How to complete this task> Go through the entries below from the first line and transcribe each one exactly, ending with the line that contains "217 833 315>".

____

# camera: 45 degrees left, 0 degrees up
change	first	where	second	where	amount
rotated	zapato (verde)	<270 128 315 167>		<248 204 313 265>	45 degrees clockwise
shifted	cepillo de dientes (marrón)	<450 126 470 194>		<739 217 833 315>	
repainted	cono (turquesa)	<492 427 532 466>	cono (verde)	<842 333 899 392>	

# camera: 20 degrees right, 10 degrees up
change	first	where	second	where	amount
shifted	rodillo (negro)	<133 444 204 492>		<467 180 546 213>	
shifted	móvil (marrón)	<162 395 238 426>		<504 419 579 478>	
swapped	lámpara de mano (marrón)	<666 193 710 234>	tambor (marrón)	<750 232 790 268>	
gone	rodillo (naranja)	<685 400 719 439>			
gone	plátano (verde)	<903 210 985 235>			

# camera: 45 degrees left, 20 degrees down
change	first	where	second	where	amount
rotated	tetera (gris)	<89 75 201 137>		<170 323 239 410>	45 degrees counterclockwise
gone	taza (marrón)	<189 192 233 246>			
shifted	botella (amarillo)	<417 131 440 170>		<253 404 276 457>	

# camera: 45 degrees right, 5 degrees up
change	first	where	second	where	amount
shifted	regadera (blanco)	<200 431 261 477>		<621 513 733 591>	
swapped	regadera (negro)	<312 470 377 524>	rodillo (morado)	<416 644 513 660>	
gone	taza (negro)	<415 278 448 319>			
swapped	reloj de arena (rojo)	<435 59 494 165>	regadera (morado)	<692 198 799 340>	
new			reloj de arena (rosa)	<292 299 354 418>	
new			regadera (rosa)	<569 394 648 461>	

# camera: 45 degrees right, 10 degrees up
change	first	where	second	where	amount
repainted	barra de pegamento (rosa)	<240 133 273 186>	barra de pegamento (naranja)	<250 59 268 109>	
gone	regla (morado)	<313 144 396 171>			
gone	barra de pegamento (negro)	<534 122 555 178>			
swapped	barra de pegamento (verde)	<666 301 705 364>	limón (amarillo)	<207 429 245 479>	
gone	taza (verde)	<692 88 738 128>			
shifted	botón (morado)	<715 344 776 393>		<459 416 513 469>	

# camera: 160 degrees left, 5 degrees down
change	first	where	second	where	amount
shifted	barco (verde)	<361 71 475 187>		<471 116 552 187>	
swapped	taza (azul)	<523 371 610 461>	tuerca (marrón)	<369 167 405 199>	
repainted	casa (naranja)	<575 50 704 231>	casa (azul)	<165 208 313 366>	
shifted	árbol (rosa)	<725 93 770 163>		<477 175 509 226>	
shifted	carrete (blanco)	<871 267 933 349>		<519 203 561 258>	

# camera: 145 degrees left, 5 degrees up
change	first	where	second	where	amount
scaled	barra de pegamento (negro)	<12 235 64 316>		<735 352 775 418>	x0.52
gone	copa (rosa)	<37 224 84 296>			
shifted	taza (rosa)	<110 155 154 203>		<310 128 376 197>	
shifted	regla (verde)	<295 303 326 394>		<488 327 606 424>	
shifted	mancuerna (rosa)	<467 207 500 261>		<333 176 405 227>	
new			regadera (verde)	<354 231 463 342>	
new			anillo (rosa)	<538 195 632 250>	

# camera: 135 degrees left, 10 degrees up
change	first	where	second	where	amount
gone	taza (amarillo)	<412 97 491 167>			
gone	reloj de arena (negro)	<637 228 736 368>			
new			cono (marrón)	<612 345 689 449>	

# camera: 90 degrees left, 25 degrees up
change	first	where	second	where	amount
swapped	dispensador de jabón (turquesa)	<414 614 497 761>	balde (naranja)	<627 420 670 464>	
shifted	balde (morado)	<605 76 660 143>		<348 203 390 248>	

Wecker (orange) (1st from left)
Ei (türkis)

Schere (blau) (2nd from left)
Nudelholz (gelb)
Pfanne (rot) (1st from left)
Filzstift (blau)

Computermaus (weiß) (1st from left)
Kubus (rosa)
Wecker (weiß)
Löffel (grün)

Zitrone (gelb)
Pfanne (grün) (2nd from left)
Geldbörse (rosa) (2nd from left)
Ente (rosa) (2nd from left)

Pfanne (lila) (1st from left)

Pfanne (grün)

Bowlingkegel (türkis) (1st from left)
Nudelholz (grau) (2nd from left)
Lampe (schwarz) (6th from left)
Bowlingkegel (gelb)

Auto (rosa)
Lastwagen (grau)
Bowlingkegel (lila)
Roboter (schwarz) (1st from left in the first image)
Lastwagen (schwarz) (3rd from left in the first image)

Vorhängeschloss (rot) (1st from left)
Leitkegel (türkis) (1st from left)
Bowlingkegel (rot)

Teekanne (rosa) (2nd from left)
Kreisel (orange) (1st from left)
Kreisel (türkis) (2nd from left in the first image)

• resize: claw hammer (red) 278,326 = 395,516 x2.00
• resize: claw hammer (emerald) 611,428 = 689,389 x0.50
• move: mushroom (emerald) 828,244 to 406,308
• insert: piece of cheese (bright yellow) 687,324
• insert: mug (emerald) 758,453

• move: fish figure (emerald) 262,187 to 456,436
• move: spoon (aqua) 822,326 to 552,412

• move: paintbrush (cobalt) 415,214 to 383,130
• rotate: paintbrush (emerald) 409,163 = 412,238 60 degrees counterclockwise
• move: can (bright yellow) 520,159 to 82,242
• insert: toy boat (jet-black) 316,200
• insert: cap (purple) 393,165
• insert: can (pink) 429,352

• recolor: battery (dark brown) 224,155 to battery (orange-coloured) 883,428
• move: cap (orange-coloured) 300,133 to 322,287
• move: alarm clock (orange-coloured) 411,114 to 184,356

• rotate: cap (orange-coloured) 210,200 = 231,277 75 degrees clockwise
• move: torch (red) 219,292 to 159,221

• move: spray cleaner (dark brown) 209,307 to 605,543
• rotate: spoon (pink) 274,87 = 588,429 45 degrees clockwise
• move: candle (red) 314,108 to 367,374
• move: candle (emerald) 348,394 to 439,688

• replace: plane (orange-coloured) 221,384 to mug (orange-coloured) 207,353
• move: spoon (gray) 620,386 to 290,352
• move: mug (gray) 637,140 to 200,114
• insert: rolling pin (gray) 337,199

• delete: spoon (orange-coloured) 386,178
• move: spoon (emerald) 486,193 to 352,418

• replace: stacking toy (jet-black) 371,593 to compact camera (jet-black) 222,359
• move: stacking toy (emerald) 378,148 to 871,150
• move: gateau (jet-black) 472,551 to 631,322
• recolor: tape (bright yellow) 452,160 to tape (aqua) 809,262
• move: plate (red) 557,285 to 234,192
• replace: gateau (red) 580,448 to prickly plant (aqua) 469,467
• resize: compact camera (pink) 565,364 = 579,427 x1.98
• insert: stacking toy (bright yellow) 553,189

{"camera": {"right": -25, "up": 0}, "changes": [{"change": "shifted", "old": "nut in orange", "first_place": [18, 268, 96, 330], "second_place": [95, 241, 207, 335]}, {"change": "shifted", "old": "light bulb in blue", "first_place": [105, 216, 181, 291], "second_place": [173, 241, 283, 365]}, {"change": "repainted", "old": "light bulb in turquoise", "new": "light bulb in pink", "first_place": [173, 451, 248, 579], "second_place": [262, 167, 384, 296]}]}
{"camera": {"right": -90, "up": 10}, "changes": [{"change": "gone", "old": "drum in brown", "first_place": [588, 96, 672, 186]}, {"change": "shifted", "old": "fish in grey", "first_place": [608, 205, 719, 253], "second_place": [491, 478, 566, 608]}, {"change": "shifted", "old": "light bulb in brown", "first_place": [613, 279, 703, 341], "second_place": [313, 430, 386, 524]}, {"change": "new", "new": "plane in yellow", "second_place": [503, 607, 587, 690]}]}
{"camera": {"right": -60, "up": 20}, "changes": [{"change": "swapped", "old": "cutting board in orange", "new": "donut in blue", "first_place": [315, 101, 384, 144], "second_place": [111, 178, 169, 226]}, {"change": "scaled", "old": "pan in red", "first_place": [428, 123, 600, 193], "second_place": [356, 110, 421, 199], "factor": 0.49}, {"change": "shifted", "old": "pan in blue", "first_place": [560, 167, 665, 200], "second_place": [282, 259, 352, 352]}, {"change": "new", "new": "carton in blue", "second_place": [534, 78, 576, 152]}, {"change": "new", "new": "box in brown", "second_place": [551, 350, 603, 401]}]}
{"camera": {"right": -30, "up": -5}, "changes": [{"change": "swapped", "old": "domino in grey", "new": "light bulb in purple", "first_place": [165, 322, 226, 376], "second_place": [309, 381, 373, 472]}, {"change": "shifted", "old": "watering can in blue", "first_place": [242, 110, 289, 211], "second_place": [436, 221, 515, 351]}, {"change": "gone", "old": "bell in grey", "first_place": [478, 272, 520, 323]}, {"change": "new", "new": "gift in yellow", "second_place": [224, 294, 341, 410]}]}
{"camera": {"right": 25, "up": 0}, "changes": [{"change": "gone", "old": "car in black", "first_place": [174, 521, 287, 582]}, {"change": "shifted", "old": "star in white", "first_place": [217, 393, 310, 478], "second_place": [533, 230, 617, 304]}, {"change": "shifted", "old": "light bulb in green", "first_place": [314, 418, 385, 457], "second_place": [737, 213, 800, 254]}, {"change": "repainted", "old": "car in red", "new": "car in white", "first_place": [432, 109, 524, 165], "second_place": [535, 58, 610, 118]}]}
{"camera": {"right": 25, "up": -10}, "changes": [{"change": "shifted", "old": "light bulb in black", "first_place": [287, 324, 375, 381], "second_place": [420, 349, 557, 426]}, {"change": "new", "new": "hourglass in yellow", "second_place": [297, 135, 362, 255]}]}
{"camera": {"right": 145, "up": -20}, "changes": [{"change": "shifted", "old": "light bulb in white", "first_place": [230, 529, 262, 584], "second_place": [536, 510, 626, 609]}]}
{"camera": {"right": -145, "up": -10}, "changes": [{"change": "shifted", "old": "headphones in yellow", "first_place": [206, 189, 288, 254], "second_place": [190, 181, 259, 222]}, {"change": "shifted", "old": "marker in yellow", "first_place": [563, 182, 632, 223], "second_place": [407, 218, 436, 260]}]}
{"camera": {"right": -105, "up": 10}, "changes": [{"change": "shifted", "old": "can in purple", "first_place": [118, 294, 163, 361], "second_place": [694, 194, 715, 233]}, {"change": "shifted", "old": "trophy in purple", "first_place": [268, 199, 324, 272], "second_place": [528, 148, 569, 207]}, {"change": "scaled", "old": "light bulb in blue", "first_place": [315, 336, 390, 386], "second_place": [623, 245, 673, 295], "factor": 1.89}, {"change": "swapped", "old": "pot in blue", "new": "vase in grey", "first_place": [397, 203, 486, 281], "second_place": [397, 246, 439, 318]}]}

____

Written answer>
# camera: 45 degrees left, 0 degrees up
change	first	where	second	where	amount
rotated	zapato (verde)	<270 128 315 167>		<248 204 313 265>	45 degrees clockwise
shifted	cepillo de dientes (marrón)	<450 126 470 194>		<739 217 833 315>	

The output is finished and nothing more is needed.